### Records shown ###

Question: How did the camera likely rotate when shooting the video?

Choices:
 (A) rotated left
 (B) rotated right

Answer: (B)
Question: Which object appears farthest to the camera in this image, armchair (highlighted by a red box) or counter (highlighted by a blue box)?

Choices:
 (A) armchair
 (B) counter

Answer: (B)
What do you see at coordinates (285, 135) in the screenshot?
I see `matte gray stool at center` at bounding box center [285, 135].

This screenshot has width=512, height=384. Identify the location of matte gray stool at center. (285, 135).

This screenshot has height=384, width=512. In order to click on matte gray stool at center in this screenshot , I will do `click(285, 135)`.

###

Your goal :: Return every line of the material above, unchanged and in the same order.

Answer below ::
Question: How did the camera likely rotate when shooting the video?

Choices:
 (A) rotated left
 (B) rotated right

Answer: (B)
Question: Which object appears farthest to the camera in this image, armchair (highlighted by a red box) or counter (highlighted by a blue box)?

Choices:
 (A) armchair
 (B) counter

Answer: (B)
What do you see at coordinates (285, 135) in the screenshot?
I see `matte gray stool at center` at bounding box center [285, 135].

This screenshot has width=512, height=384. Identify the location of matte gray stool at center. (285, 135).

This screenshot has height=384, width=512. In order to click on matte gray stool at center in this screenshot , I will do `click(285, 135)`.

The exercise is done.